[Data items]
──────
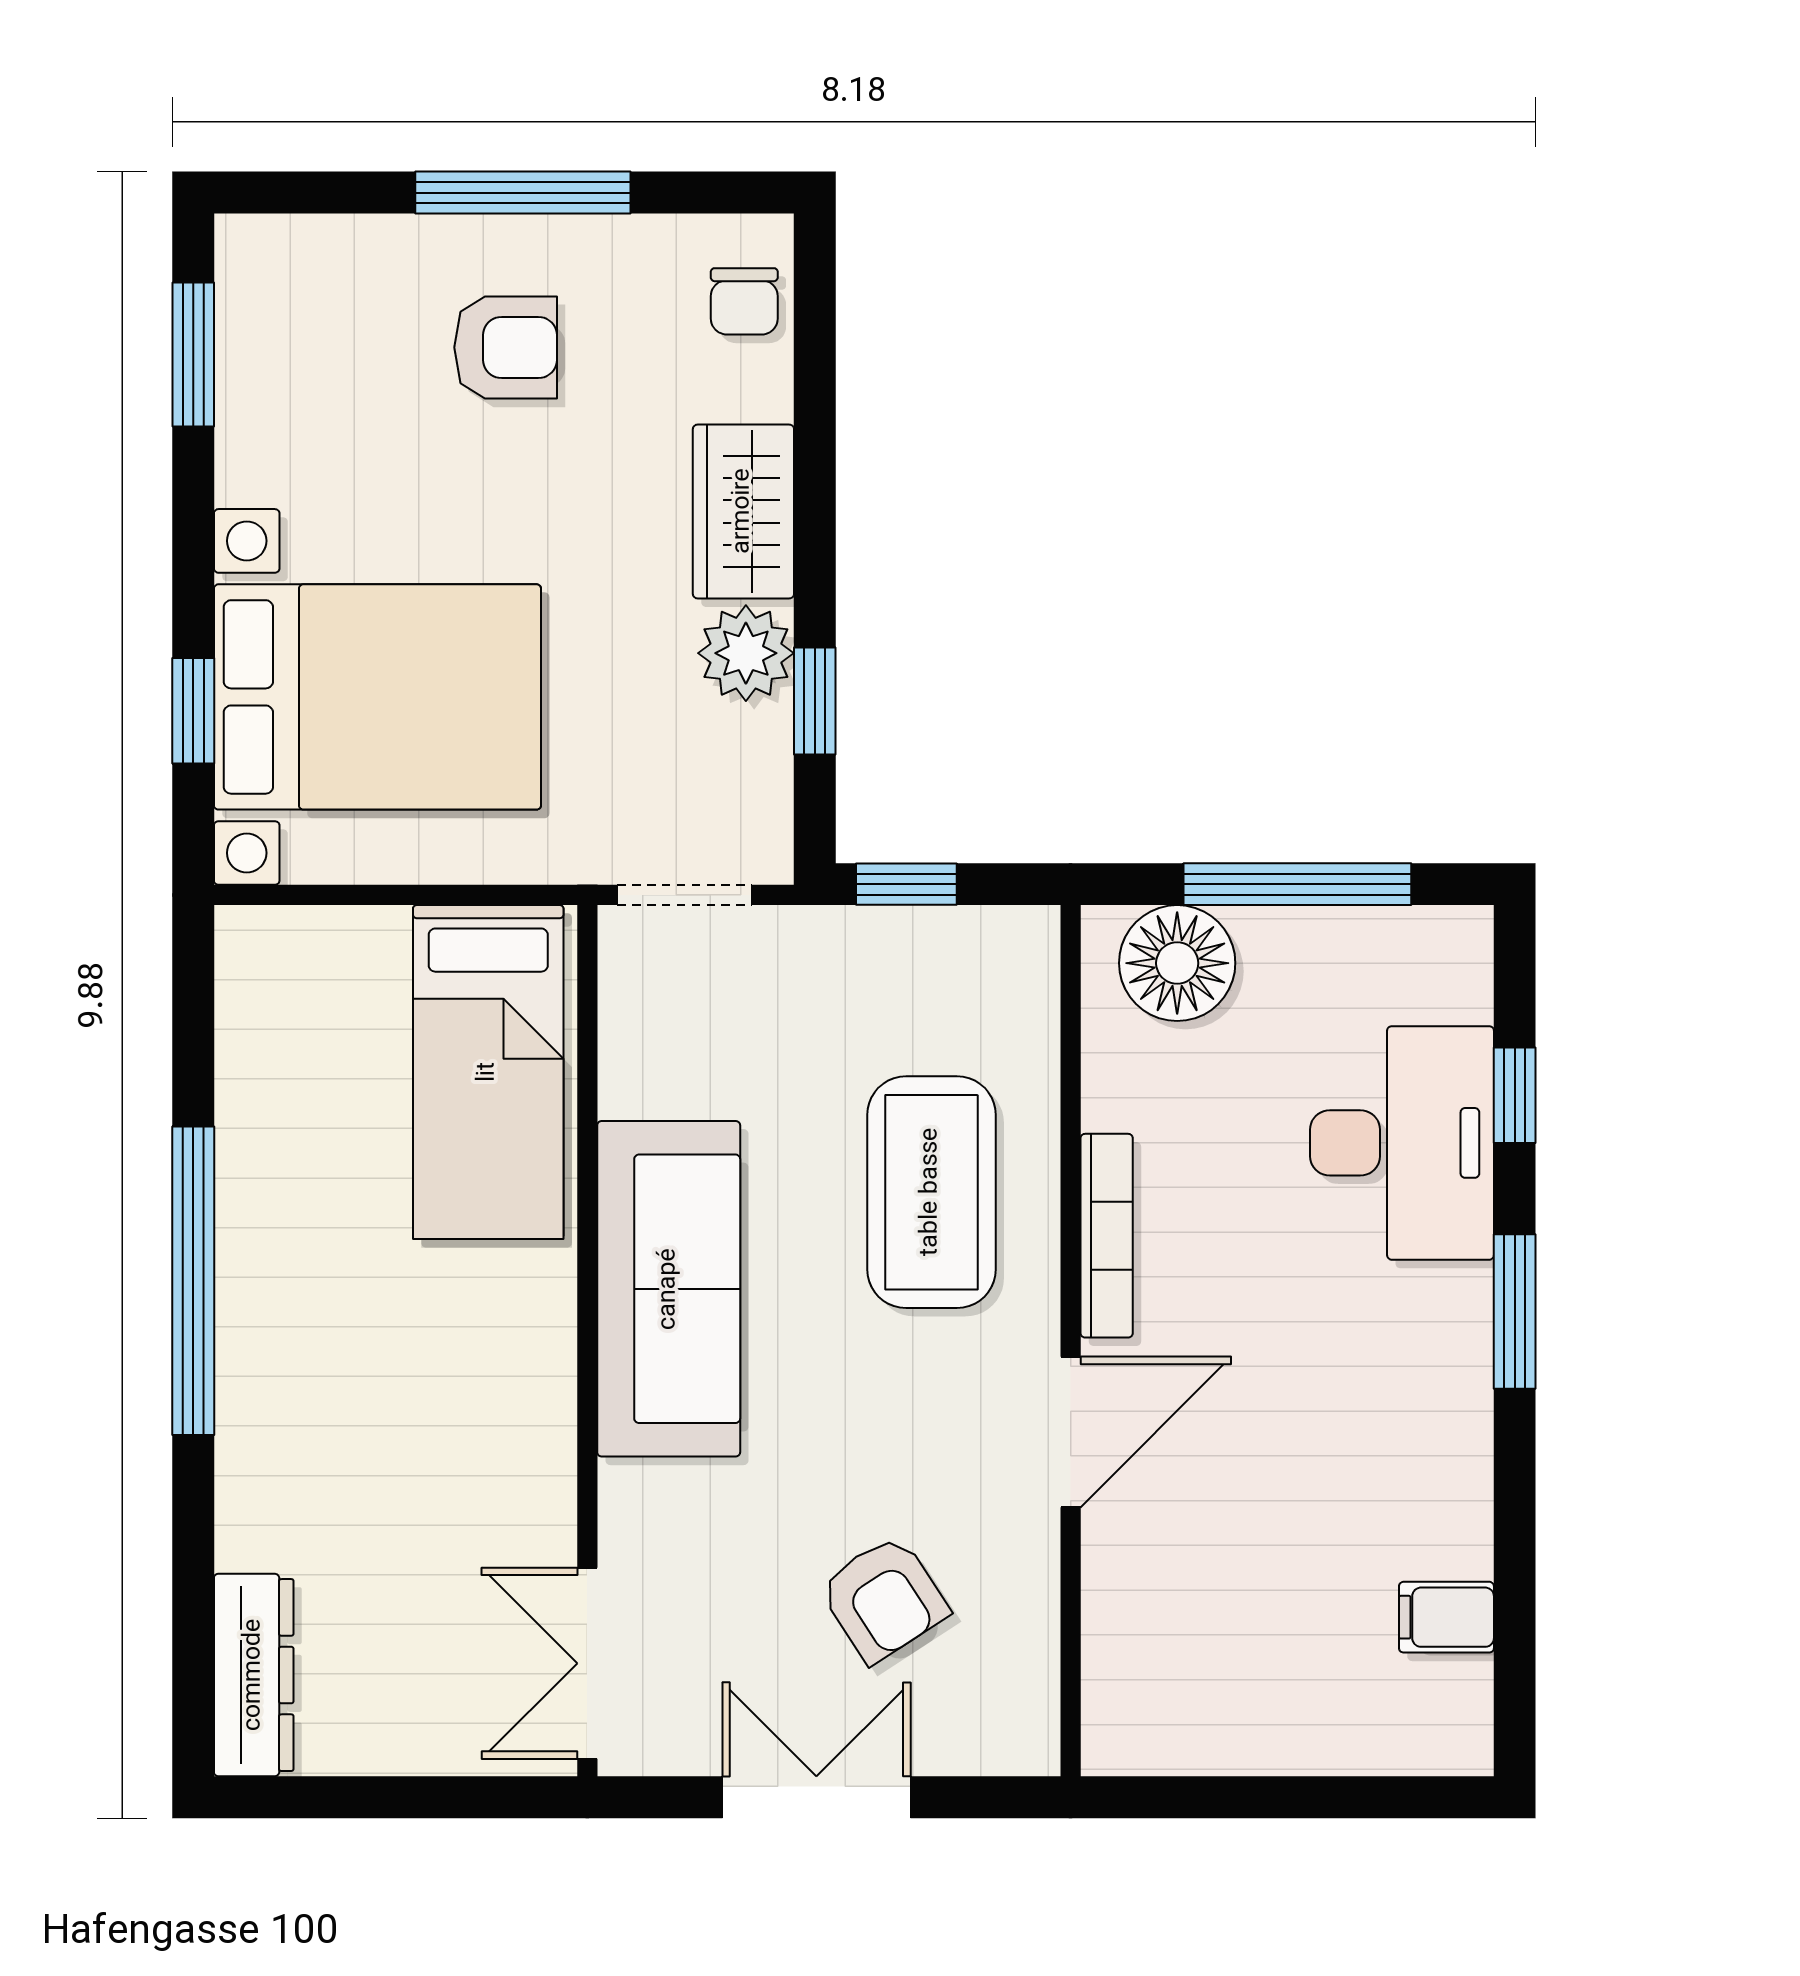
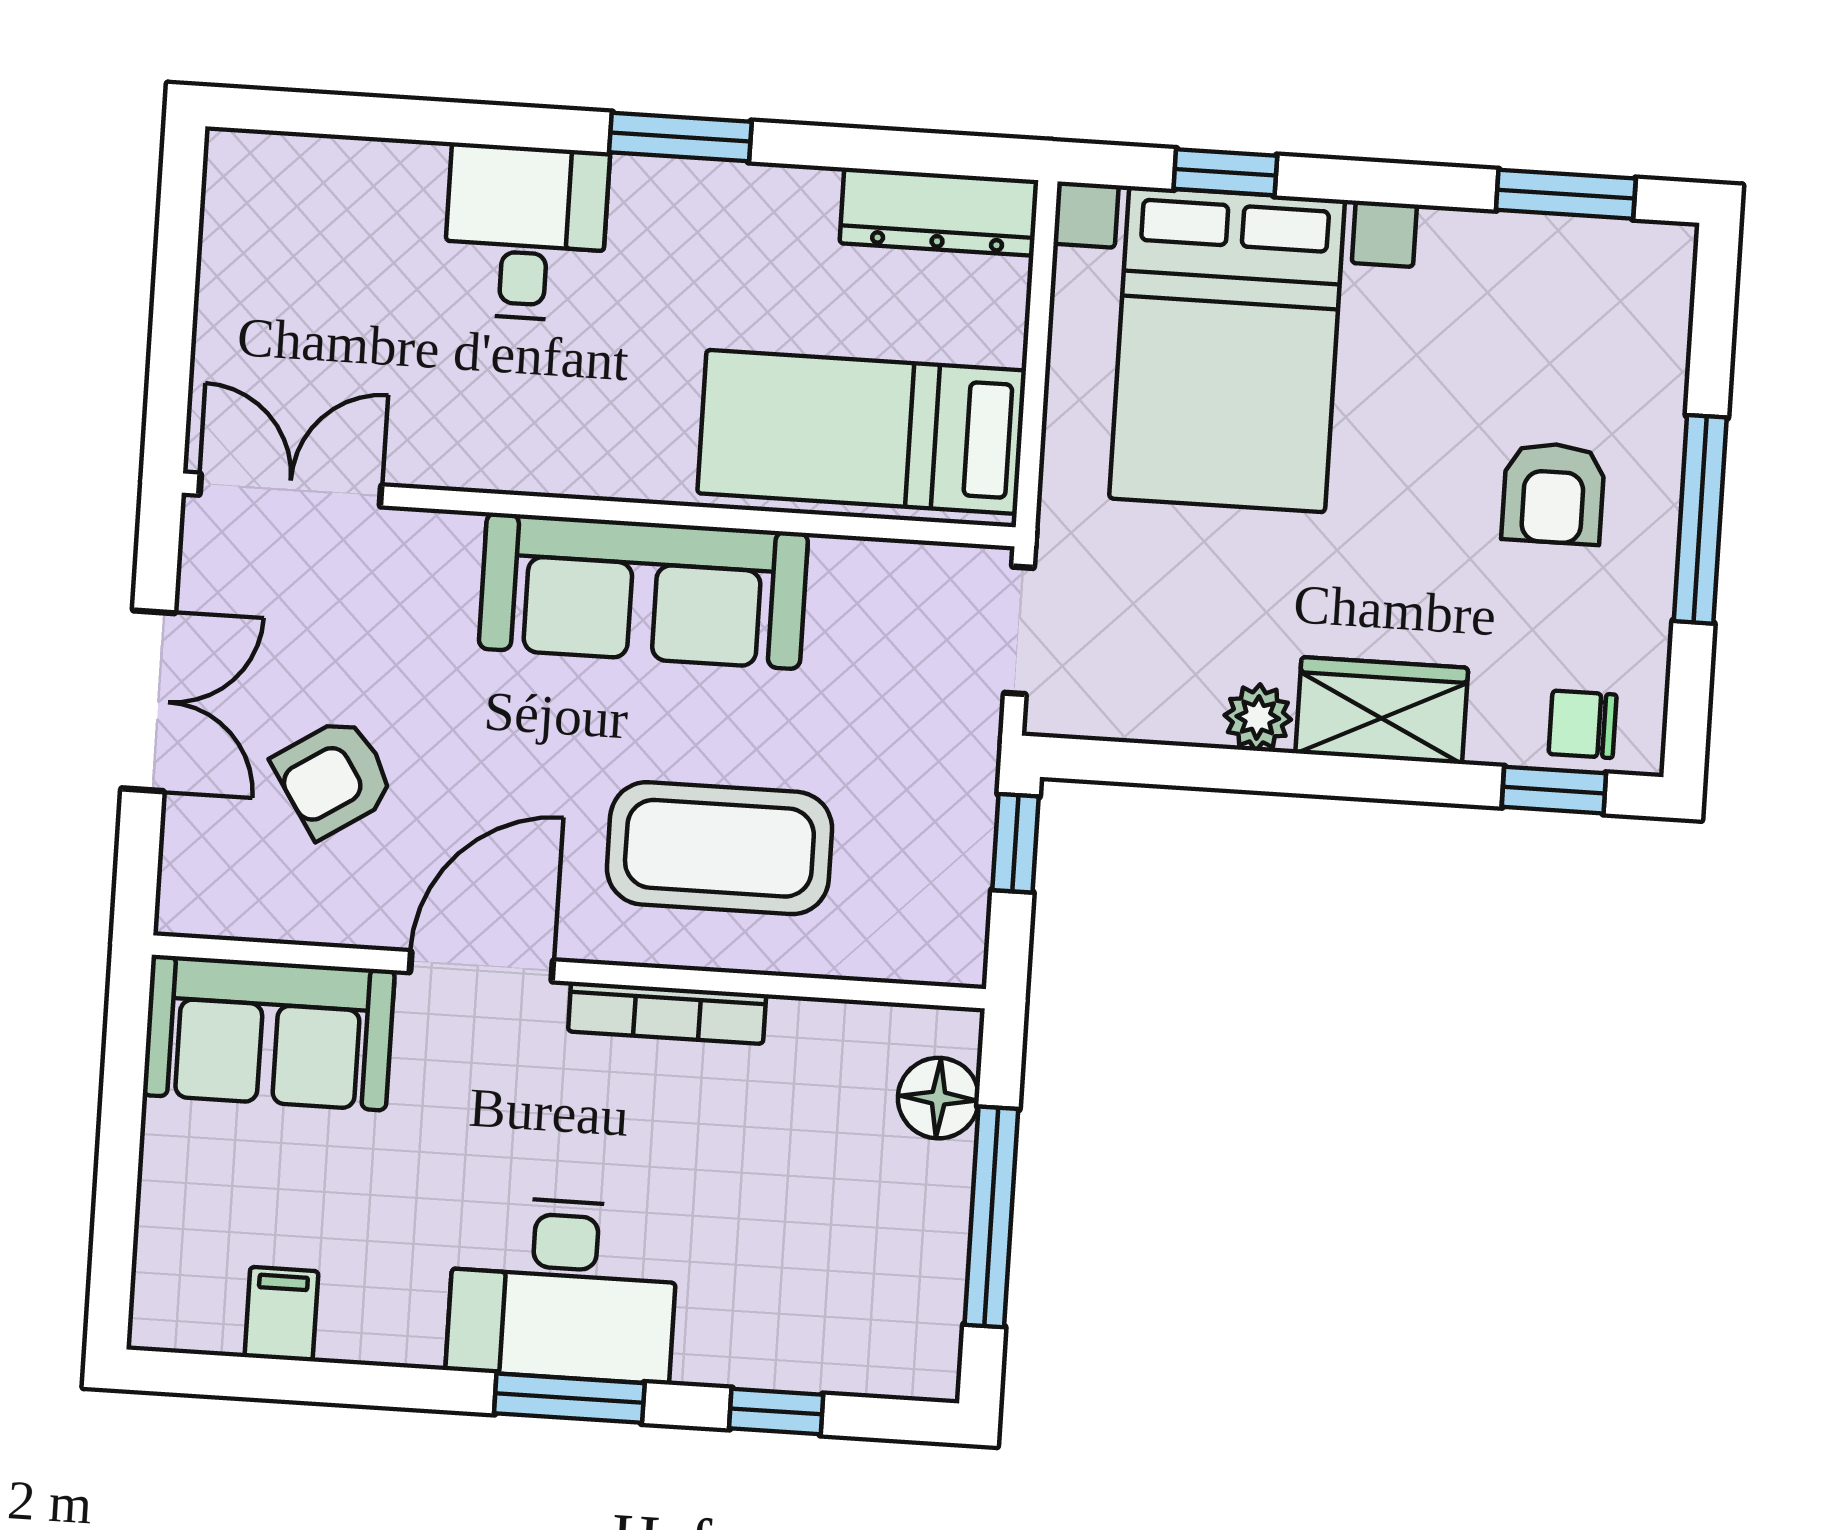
plant: (746, 653) -> (1258, 717), width x0.73, depth x0.73
window: (815, 701) -> (1554, 790), moved
floor lamp: (1177, 963) -> (938, 1098), width x0.73, depth x0.73
desk: (1402, 1143) -> (563, 1290), moved
window: (193, 1281) -> (680, 137), width x0.47
door: (1071, 1432) -> (482, 966), swing flipped
desk: (303, 1436) -> (526, 232), added
sofa: (1154, 1649) -> (269, 1033), added
dresser: (254, 1675) -> (939, 212), moved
──────
Tell how many lines in the data hold the string "desk", giving the number by itself.

2